EXERCISE INPUT →

- - -

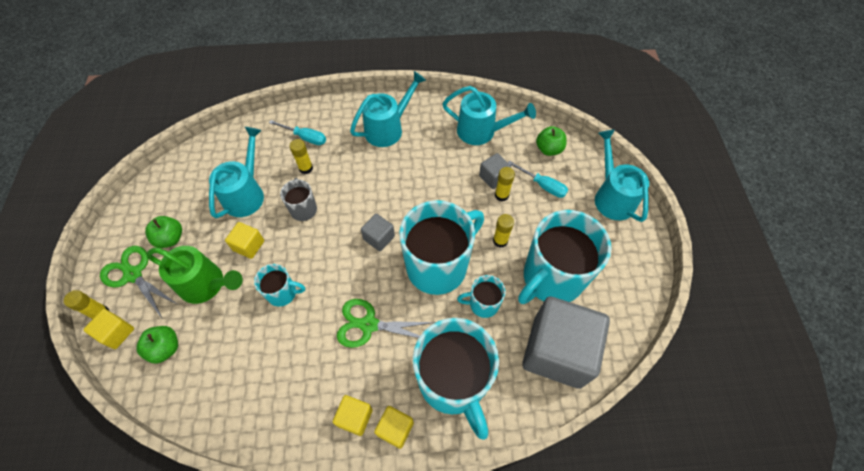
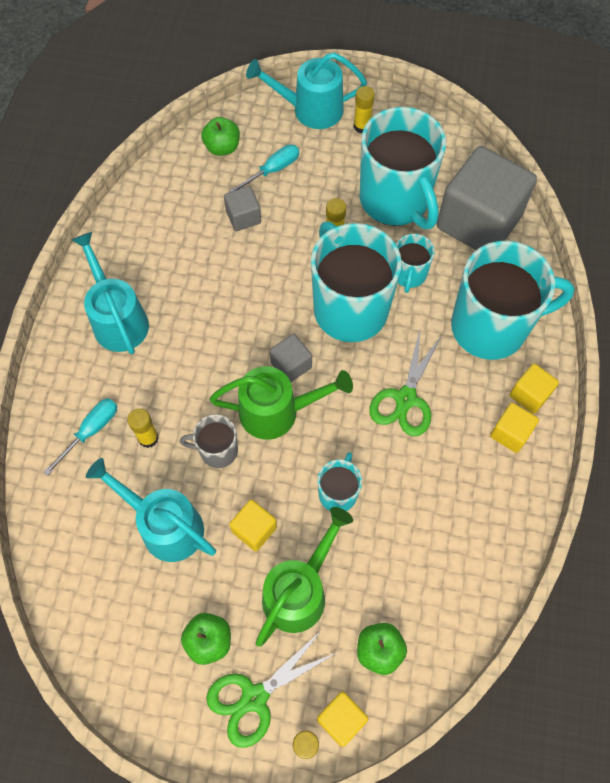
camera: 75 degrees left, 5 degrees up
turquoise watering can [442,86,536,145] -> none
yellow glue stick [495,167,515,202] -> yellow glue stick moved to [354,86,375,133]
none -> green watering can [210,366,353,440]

- - -

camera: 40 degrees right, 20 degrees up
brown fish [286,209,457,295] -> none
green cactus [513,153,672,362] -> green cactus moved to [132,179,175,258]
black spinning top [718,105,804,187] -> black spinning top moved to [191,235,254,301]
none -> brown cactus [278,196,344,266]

- - -

ACTION ITEM → Which lines above include "brown"? Show each of them by copying it.

OUTPUT OF THE EXERCISE →
brown fish [286,209,457,295] -> none
none -> brown cactus [278,196,344,266]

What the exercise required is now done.